Exactly the lines from the line containing "floor lamp: (317, 102)" through the final line of the entries below must be returned, and only those, without pictures.

============

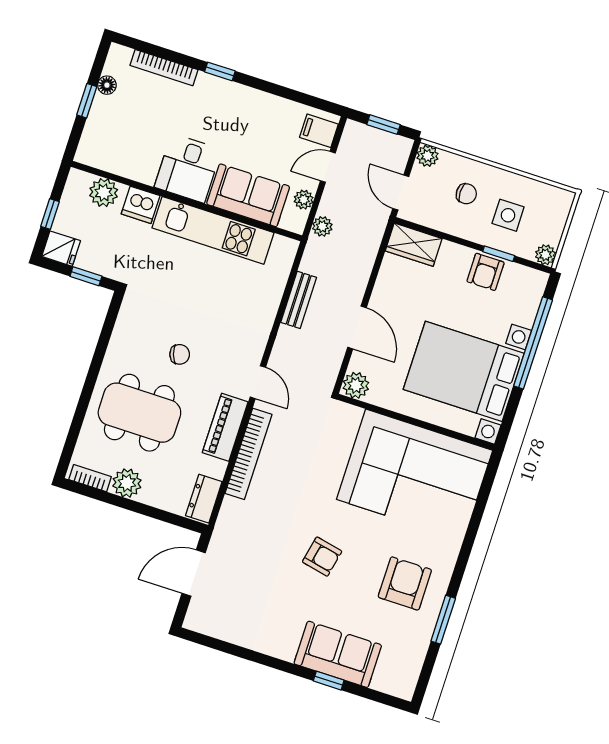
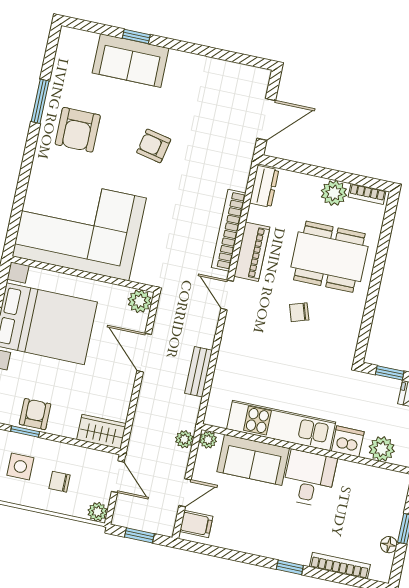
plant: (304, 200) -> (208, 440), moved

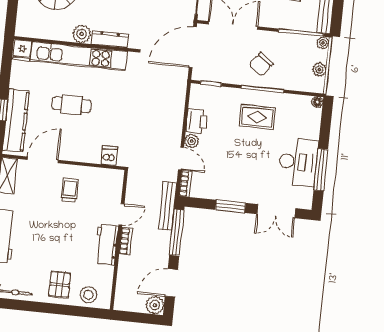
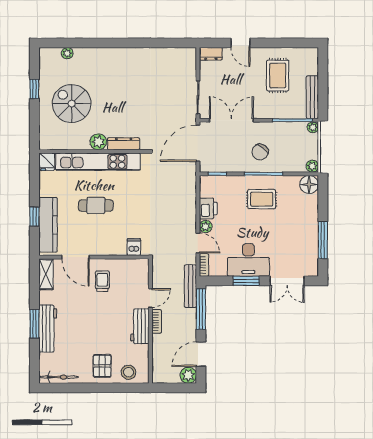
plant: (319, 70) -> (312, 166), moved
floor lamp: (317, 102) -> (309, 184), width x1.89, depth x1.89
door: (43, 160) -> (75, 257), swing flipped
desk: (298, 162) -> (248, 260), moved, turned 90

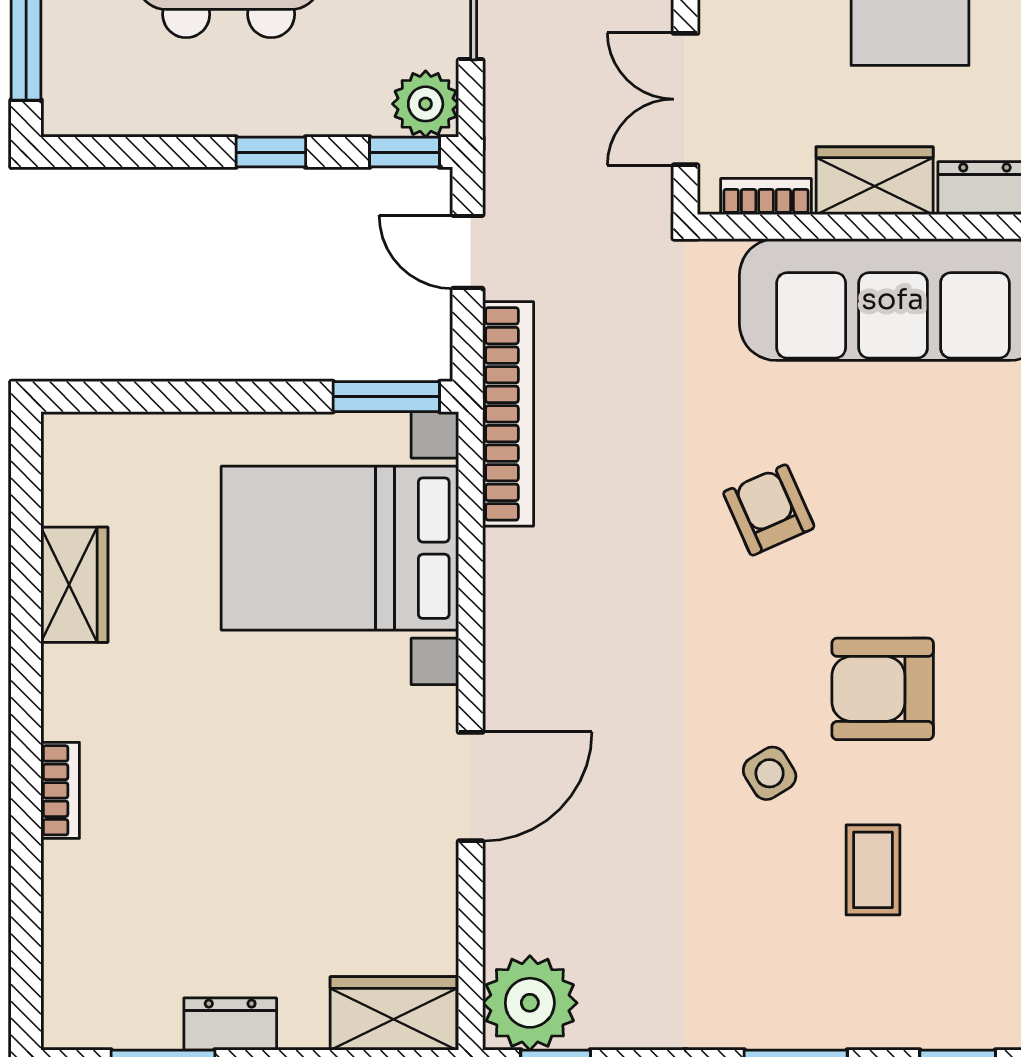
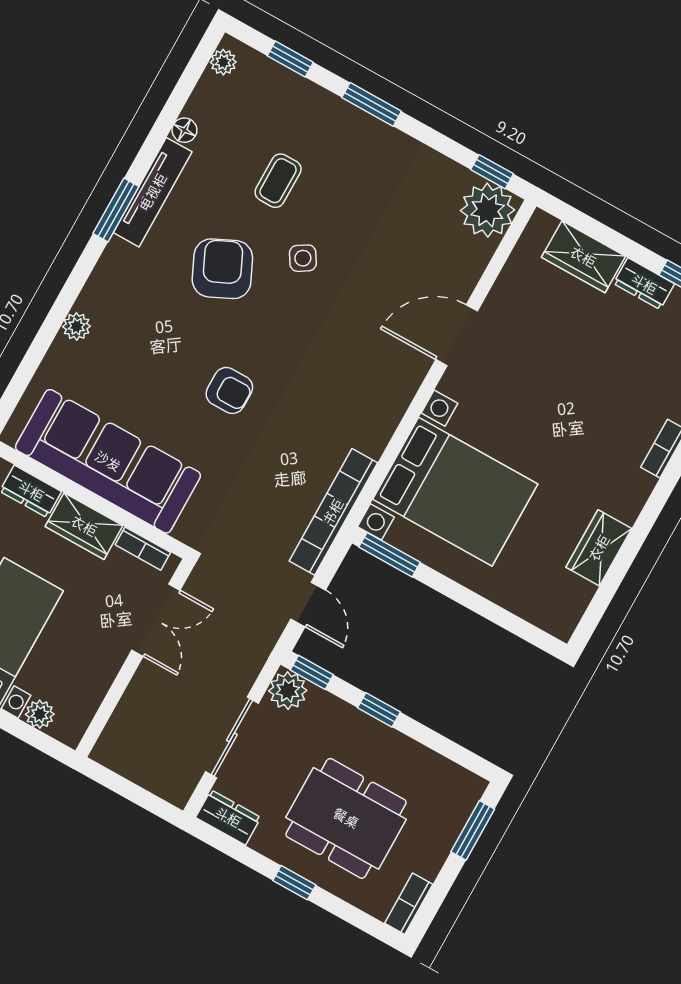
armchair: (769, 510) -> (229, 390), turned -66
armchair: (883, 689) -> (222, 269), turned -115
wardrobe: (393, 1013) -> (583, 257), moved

============

§ **Response below**:
floor lamp: (317, 102) -> (309, 184), width x1.89, depth x1.89
door: (43, 160) -> (75, 257), swing flipped
desk: (298, 162) -> (248, 260), moved, turned 90

armchair: (769, 510) -> (229, 390), turned -66
armchair: (883, 689) -> (222, 269), turned -115
wardrobe: (393, 1013) -> (583, 257), moved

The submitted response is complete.